__PROBLEM DETAILS__
Exact copy, no pictures: reproduce the lines from the one that holds "locker: (82, 140) -> (172, 197), moved" through the end of the entries.

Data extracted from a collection
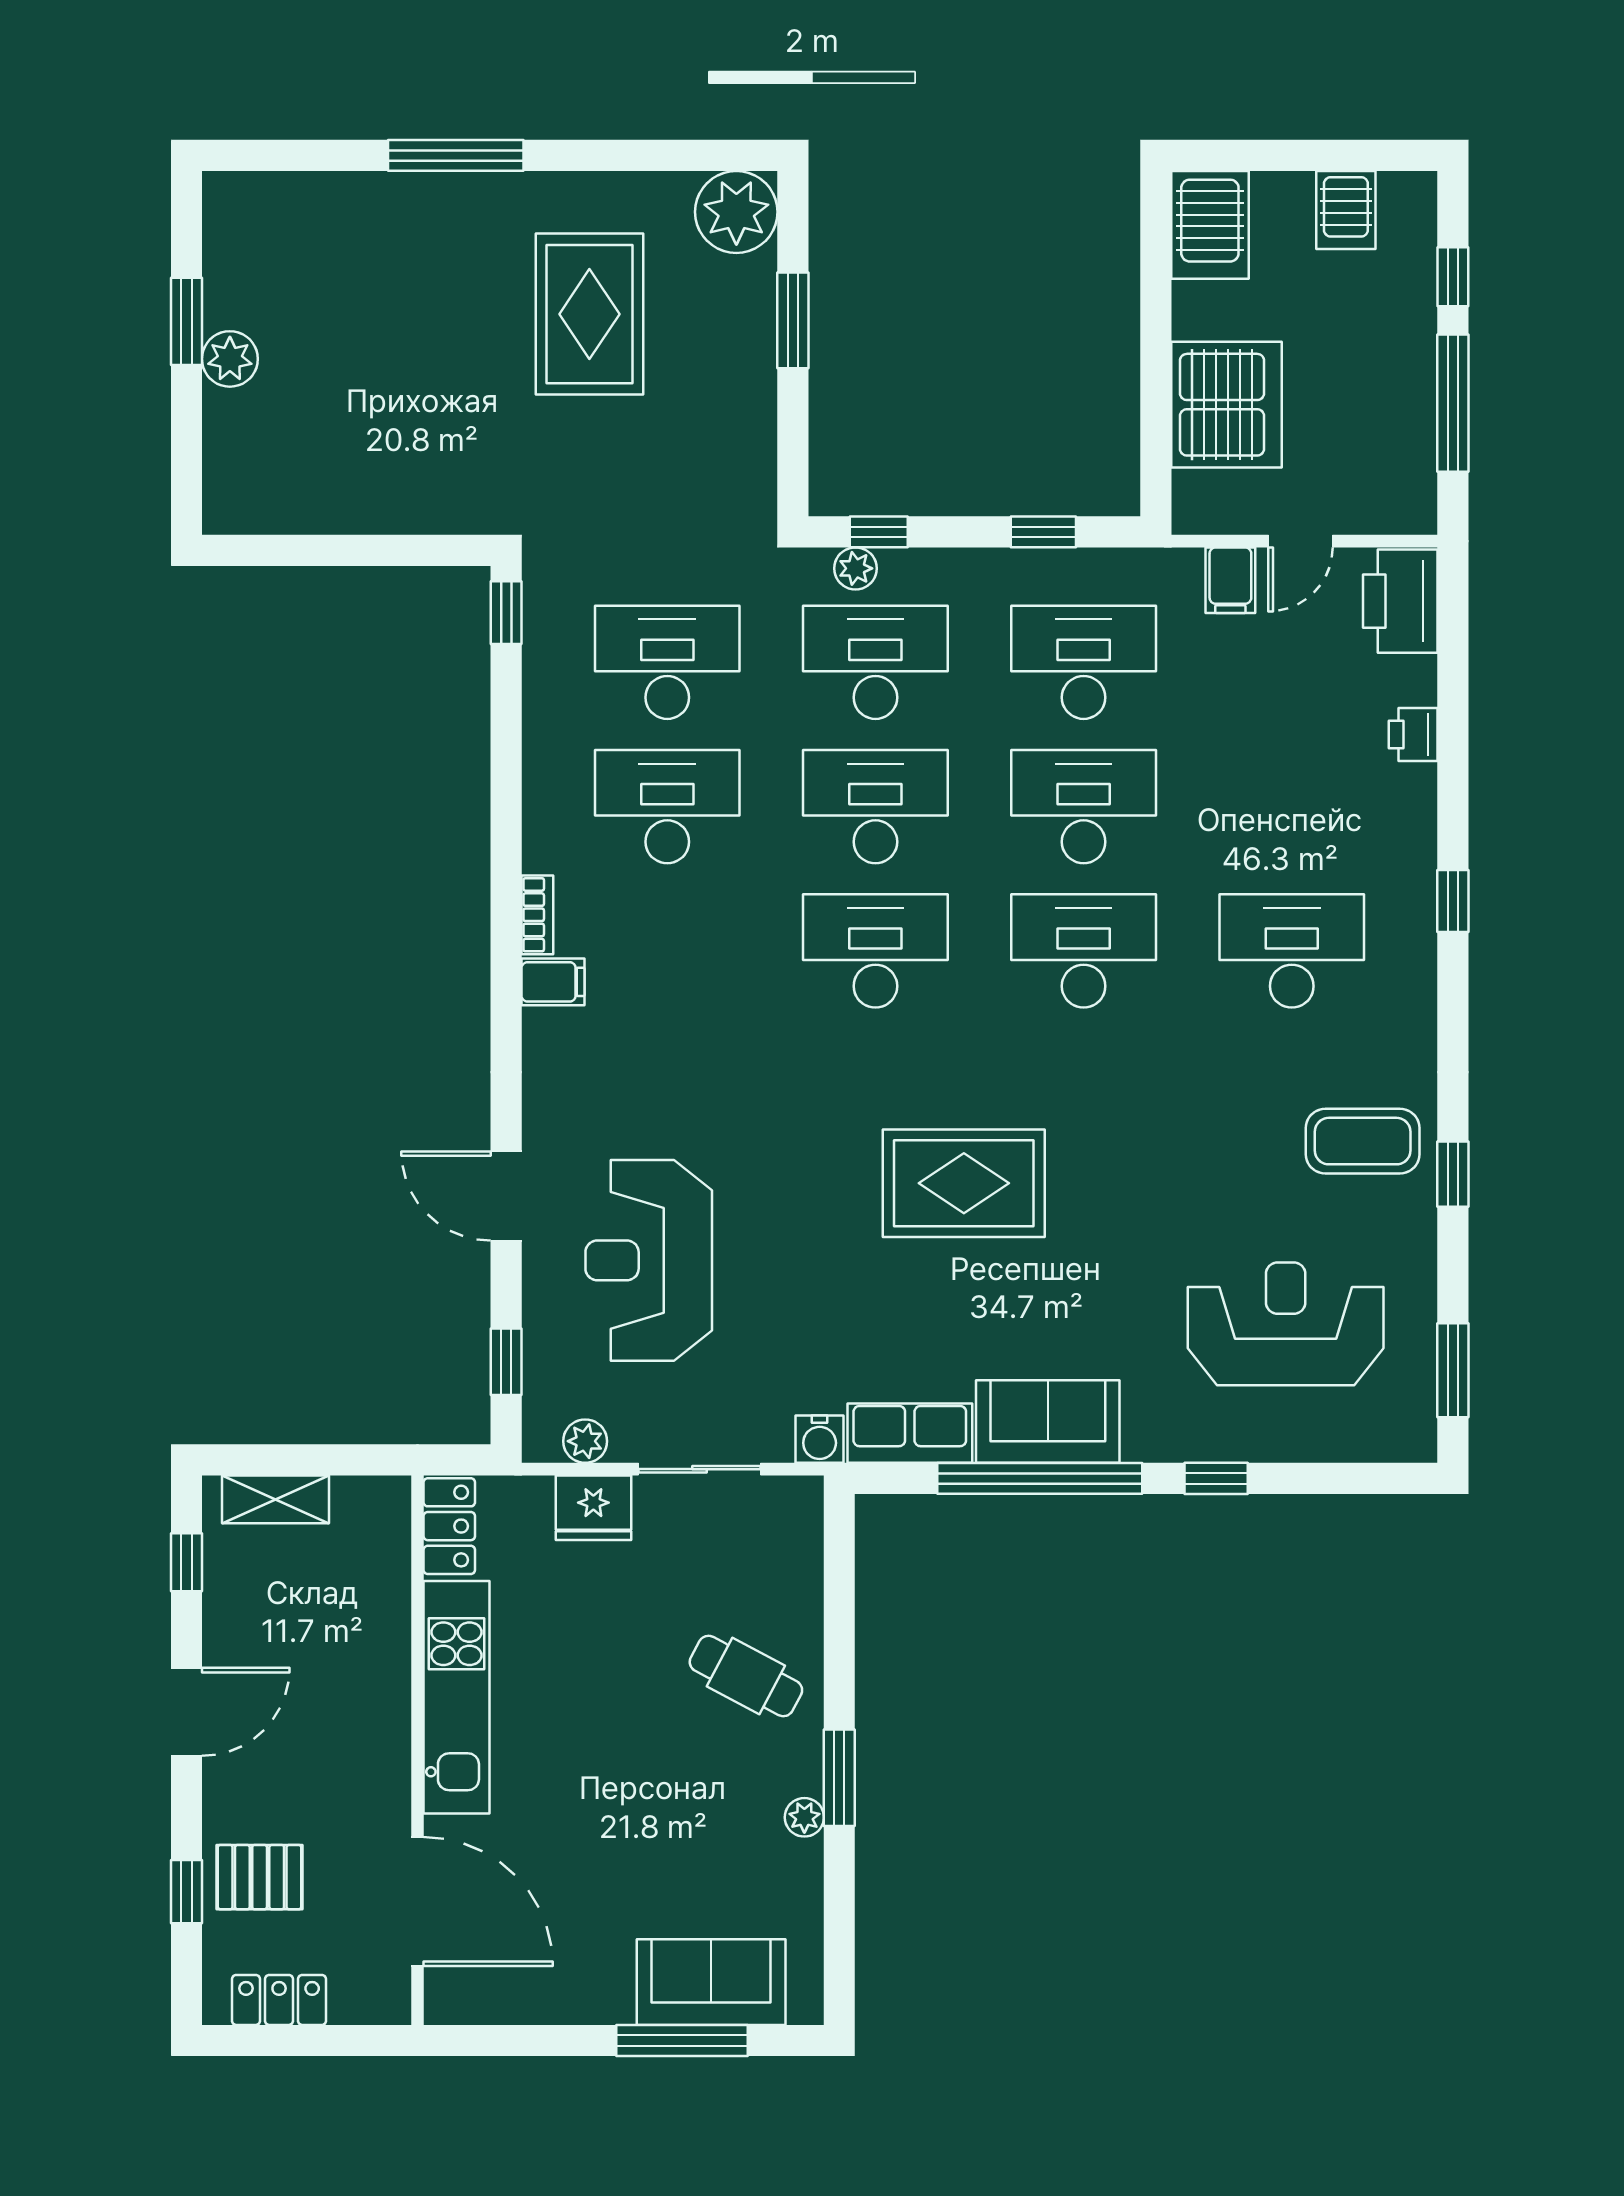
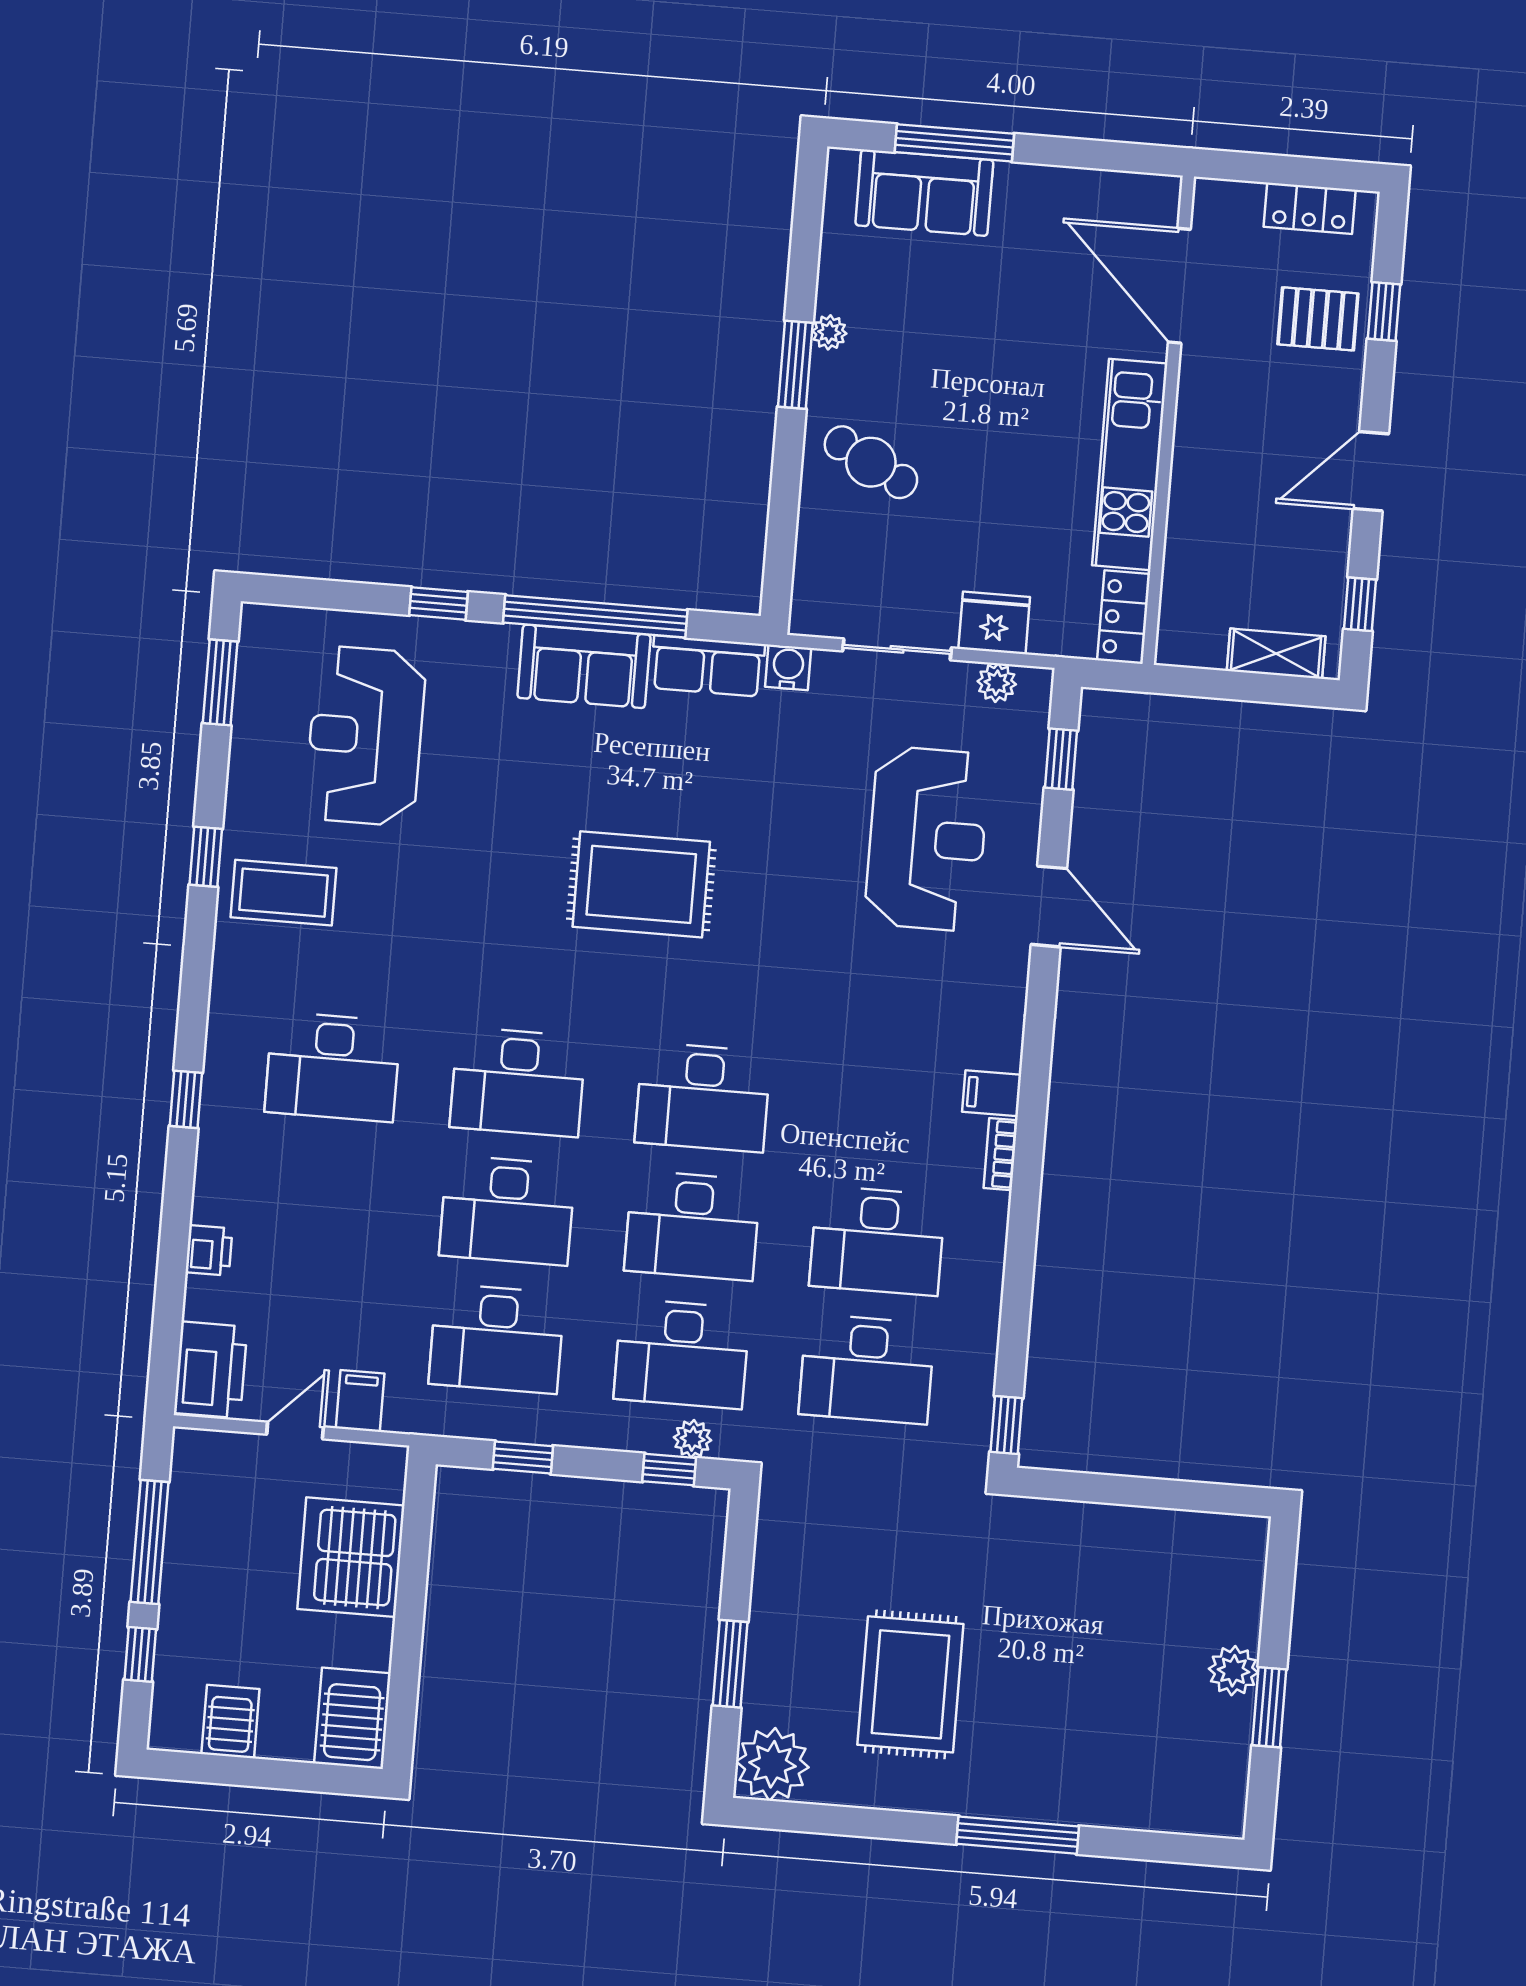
reception desk: (1286, 1324) -> (365, 736), turned 90

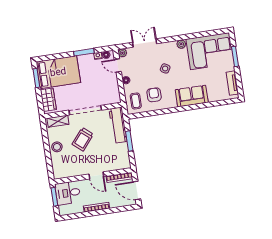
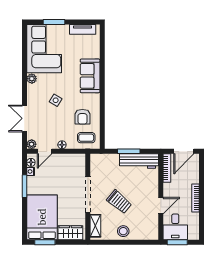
armchair: (154, 95) -> (82, 117), turned -90
workbench: (118, 125) -> (139, 161), moved
door: (96, 175) -> (161, 206), moved

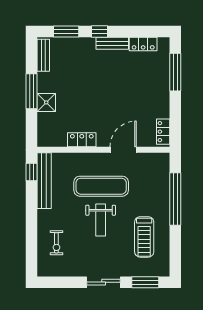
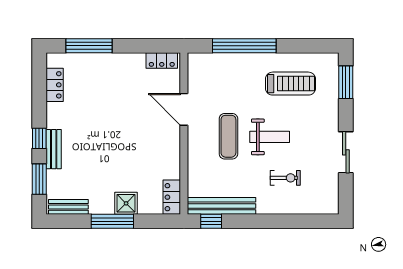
bench: (112, 43) -> (54, 149), moved
locker: (82, 140) -> (172, 197), moved
exercise mat: (101, 186) -> (228, 136), width x0.73, depth x0.69
exercise bike: (56, 243) -> (285, 178), moved
sliding door: (104, 282) -> (346, 152), moved

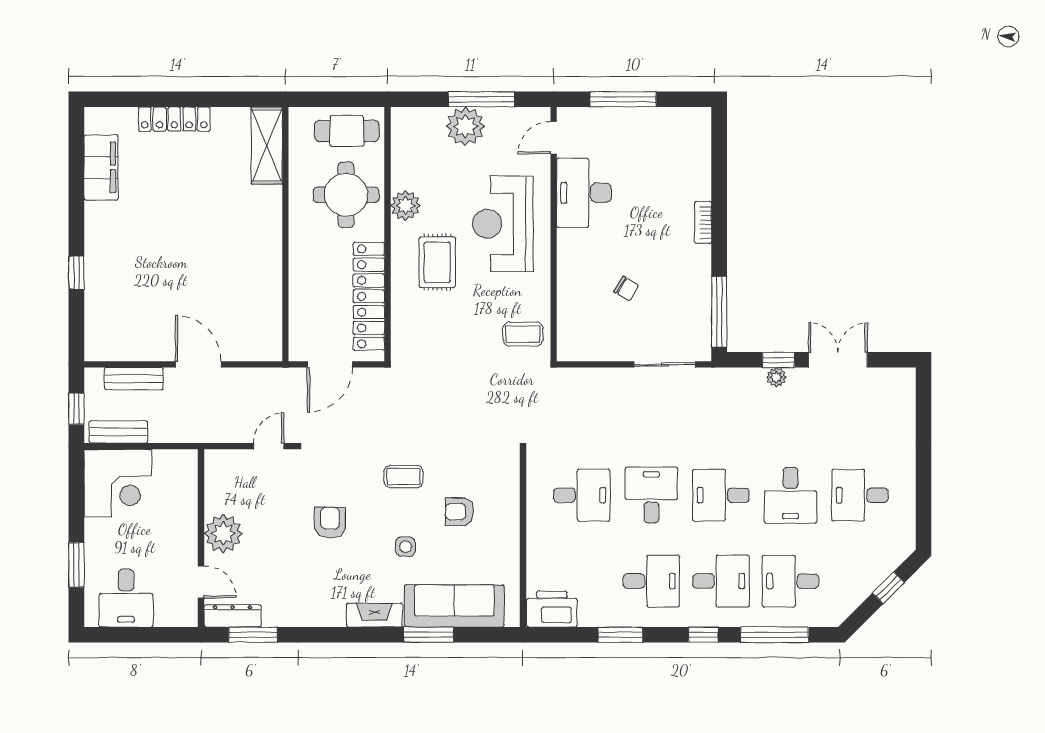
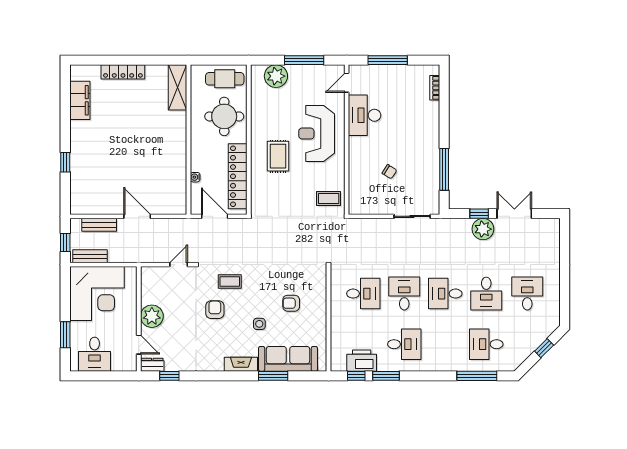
plant: (465, 126) -> (276, 76), moved
plant: (406, 206) -> (259, 123), removed
bookcase: (703, 223) -> (435, 88), moved
water cooler: (297, 298) -> (195, 177), added
window: (719, 312) -> (444, 169), moved
door: (330, 364) -> (215, 216), swing flipped
plant: (776, 377) -> (483, 229), width x1.87, depth x1.87
coffee table: (403, 477) -> (230, 282), moved
corner desk: (118, 483) -> (97, 294), width x1.36, depth x1.36
desk: (860, 495) -> (527, 294), turned 90
desk: (721, 581) -> (445, 344), removed
printer: (552, 609) -> (362, 361), moved
dresser: (233, 616) -> (152, 365), width x0.70
window: (253, 635) -> (169, 376), width x0.67
window: (703, 635) -> (356, 376), moved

__EXERCISE RESPONSE__
locker: (82, 140) -> (172, 197), moved
exercise mat: (101, 186) -> (228, 136), width x0.73, depth x0.69
exercise bike: (56, 243) -> (285, 178), moved
sliding door: (104, 282) -> (346, 152), moved

plant: (465, 126) -> (276, 76), moved
plant: (406, 206) -> (259, 123), removed
bookcase: (703, 223) -> (435, 88), moved
water cooler: (297, 298) -> (195, 177), added
window: (719, 312) -> (444, 169), moved
door: (330, 364) -> (215, 216), swing flipped
plant: (776, 377) -> (483, 229), width x1.87, depth x1.87
coffee table: (403, 477) -> (230, 282), moved
corner desk: (118, 483) -> (97, 294), width x1.36, depth x1.36
desk: (860, 495) -> (527, 294), turned 90
desk: (721, 581) -> (445, 344), removed
printer: (552, 609) -> (362, 361), moved
dresser: (233, 616) -> (152, 365), width x0.70
window: (253, 635) -> (169, 376), width x0.67
window: (703, 635) -> (356, 376), moved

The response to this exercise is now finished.